* **EXERCISE DATA**:
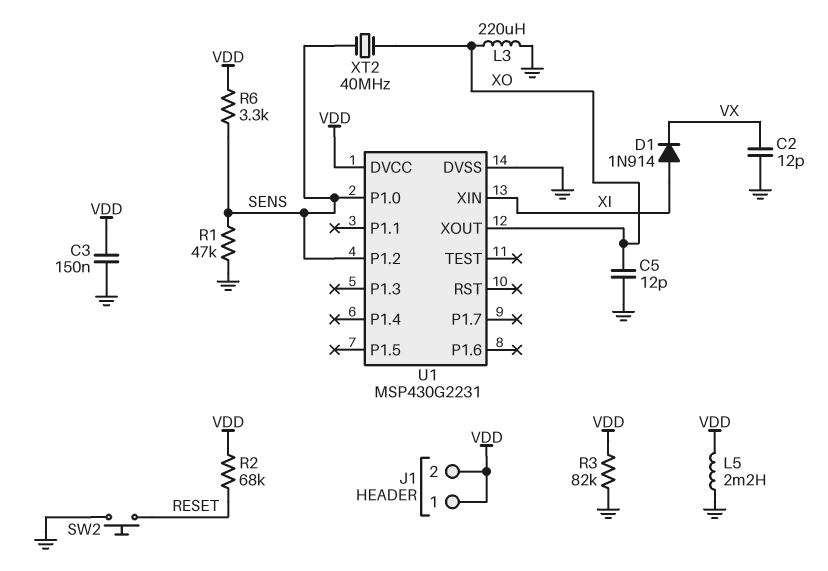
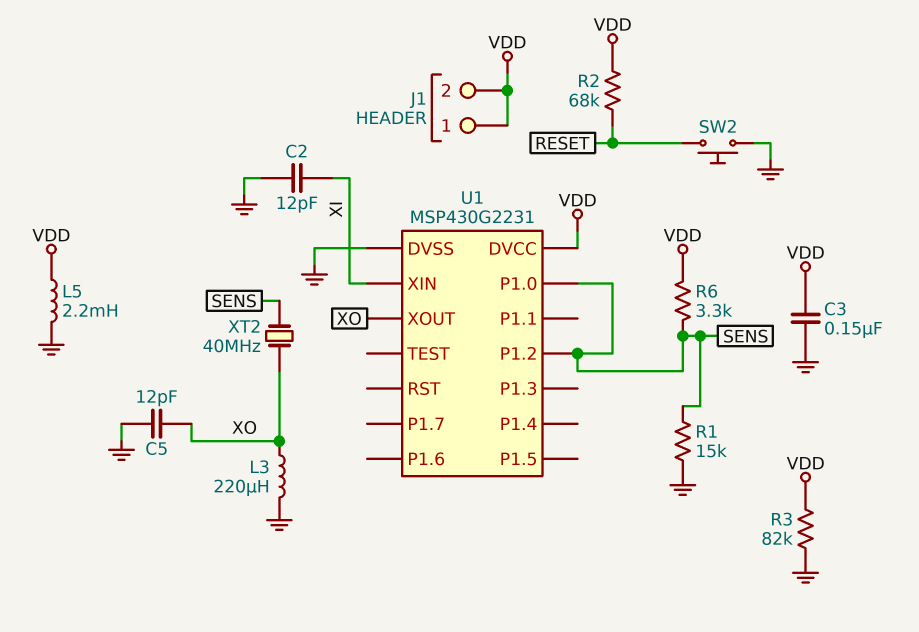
C2: 12pF (GND, VX) -> 12pF (GND, XI)
D1: diode 1N914 (A XI, K VX) -> none
R1: 47k (GND, SENS) -> 15k (GND, SENS)

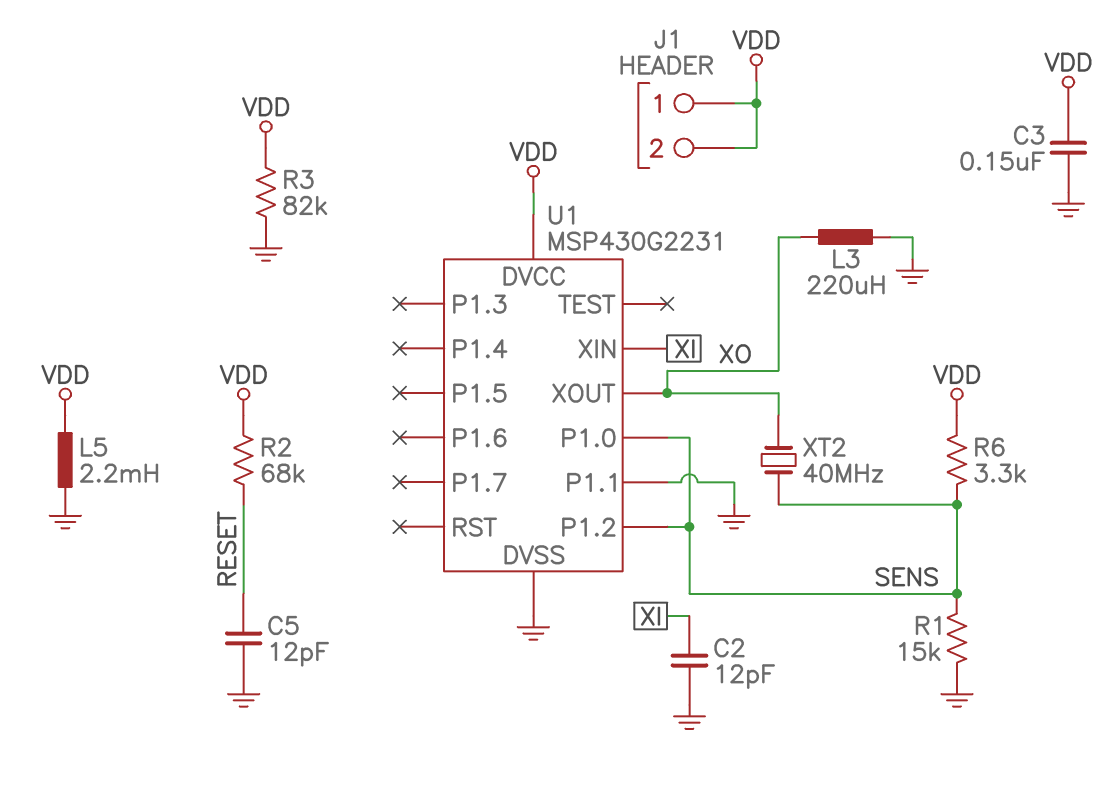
C5: 12pF (GND, XO) -> 12pF (GND, RESET)
SW2: button (GND, RESET) -> none
U1 pin P1.1: none -> GND

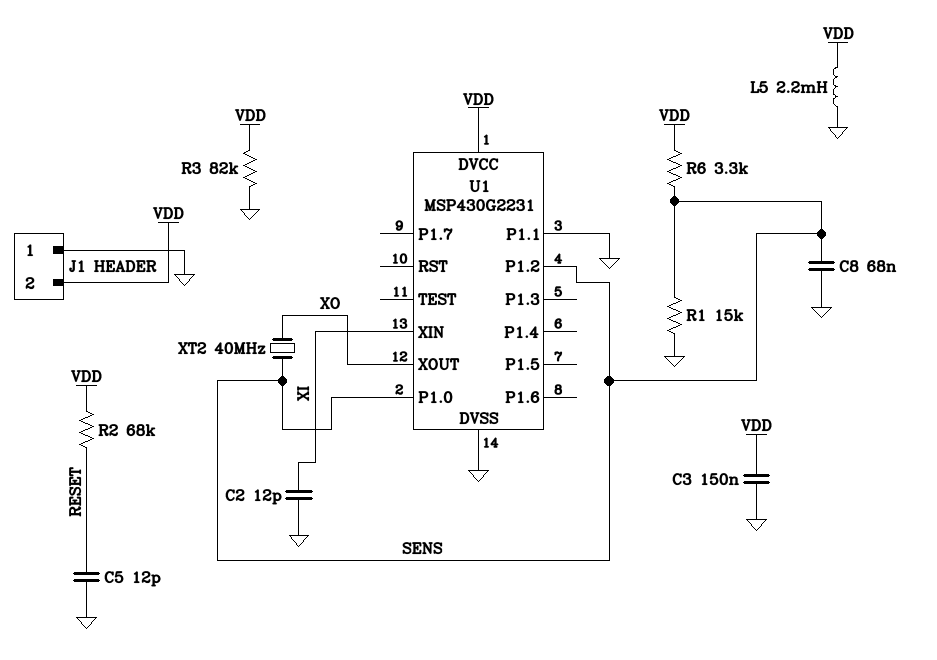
C8: none -> 68nF (GND, SENS)
J1 pin 1: VDD -> GND
L3: 220uH (GND, XO) -> none

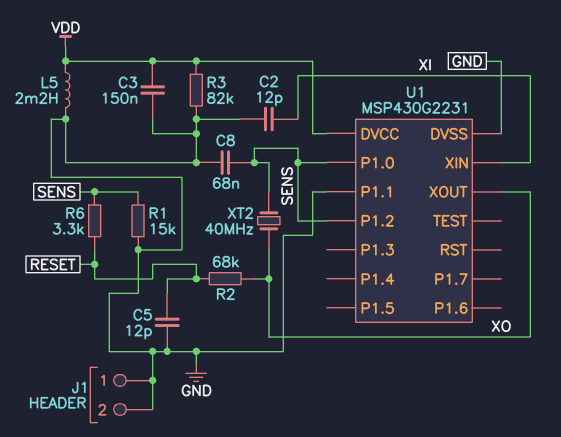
J1 pin 2: VDD -> GND
R2: 68k (RESET, VDD) -> 68k (RESET, XO)
R6: 3.3k (SENS, VDD) -> 3.3k (RESET, SENS)

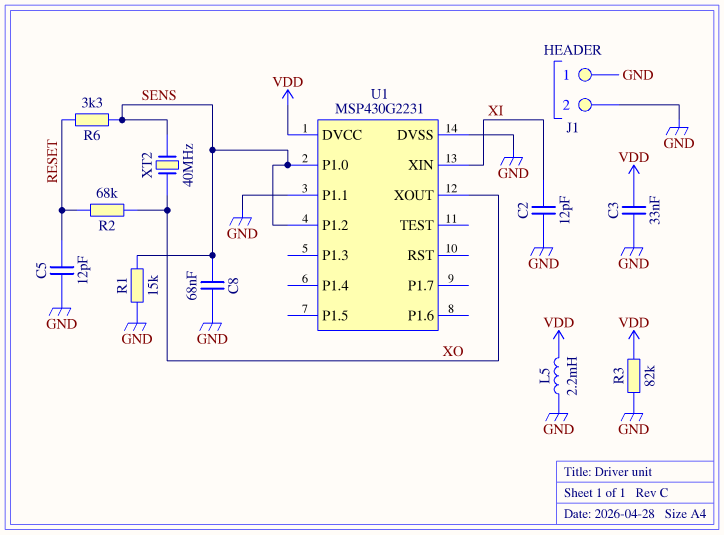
C3: 150nF (GND, VDD) -> 33nF (GND, VDD)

* **YOUR INSTRUCTIONS**: Please copy only the lines from the one that contains "U1 pin P1.1: none -> GND" through the last line of the records, exactly, and keep every picture out of the copy.

* **EXPECTED ANSWER**:
U1 pin P1.1: none -> GND

C8: none -> 68nF (GND, SENS)
J1 pin 1: VDD -> GND
L3: 220uH (GND, XO) -> none

J1 pin 2: VDD -> GND
R2: 68k (RESET, VDD) -> 68k (RESET, XO)
R6: 3.3k (SENS, VDD) -> 3.3k (RESET, SENS)

C3: 150nF (GND, VDD) -> 33nF (GND, VDD)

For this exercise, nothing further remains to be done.